What to work on. When you reach the line in the listing below that contains "blue cross: (114, 112) -> (87, 75), moved", begin returning lines exactly as written, and stop after the line that contains "cyan cross: (103, 339)". Return no other lines.

Data provided.
------------------------------------
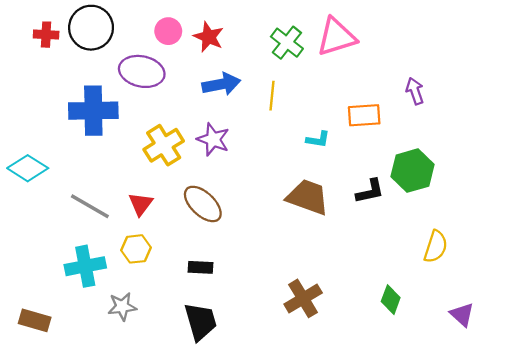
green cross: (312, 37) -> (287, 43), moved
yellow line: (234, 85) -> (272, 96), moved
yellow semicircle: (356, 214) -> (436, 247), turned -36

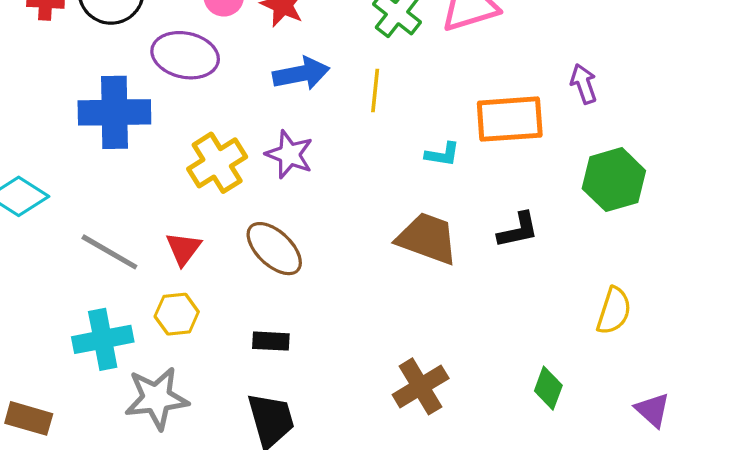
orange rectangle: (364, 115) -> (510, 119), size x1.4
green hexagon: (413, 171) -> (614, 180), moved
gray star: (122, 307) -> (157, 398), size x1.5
------------------------------------
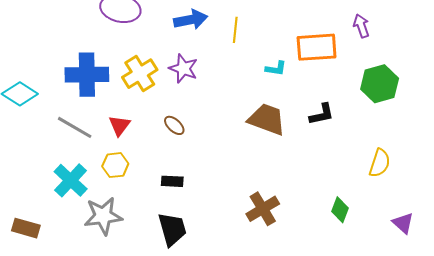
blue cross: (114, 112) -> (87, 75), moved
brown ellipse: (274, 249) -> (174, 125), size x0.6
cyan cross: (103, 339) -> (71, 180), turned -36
------------------------------------
Problem solution.
blue cross: (114, 112) -> (87, 75), moved
brown ellipse: (274, 249) -> (174, 125), size x0.6
cyan cross: (103, 339) -> (71, 180), turned -36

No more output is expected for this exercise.